• **Extracted information**:
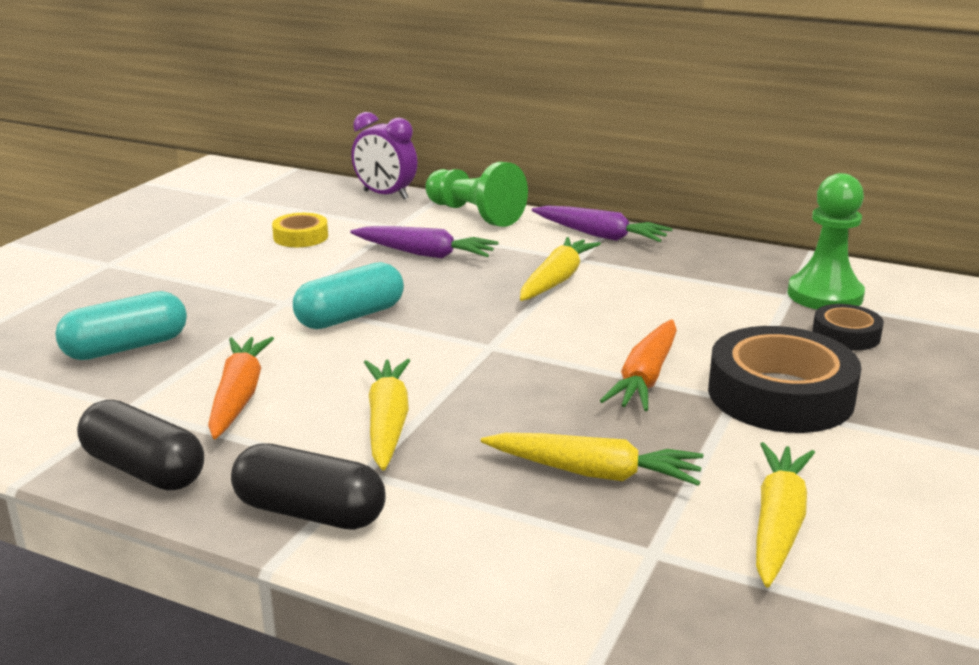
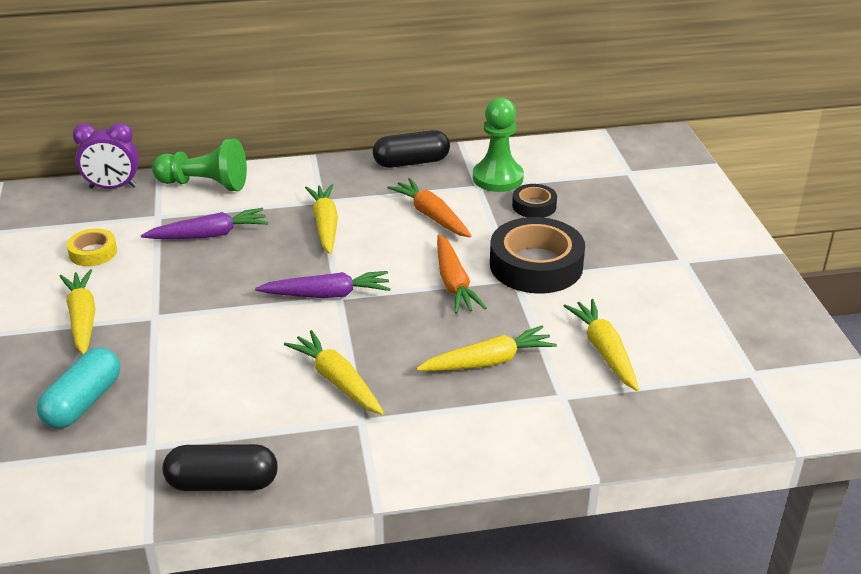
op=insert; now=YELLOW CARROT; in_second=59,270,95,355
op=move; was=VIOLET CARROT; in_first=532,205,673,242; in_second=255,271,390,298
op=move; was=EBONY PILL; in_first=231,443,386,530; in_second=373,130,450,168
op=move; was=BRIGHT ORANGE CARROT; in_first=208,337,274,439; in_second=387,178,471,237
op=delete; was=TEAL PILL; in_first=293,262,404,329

• **Exercise**: Please print all the lines above exactly as given and leave out every picture.

• **Exercise response**:
op=insert; now=YELLOW CARROT; in_second=59,270,95,355
op=move; was=VIOLET CARROT; in_first=532,205,673,242; in_second=255,271,390,298
op=move; was=EBONY PILL; in_first=231,443,386,530; in_second=373,130,450,168
op=move; was=BRIGHT ORANGE CARROT; in_first=208,337,274,439; in_second=387,178,471,237
op=delete; was=TEAL PILL; in_first=293,262,404,329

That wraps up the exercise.